◆ **PROBLEM DETAILS**
Below are some records. Print exactly the lines between the one holding "(353, 232) = (257, 143): blue" and the one holding "(703, 525) = (444, 347): red house -> none", inclusive, and nothing else.

◆ **INPUT DATA**
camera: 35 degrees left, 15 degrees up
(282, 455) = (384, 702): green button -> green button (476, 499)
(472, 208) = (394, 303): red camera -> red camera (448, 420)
---
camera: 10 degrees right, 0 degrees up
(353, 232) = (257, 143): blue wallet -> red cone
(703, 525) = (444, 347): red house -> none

◆ **YOUR RESPONSE**
(353, 232) = (257, 143): blue wallet -> red cone
(703, 525) = (444, 347): red house -> none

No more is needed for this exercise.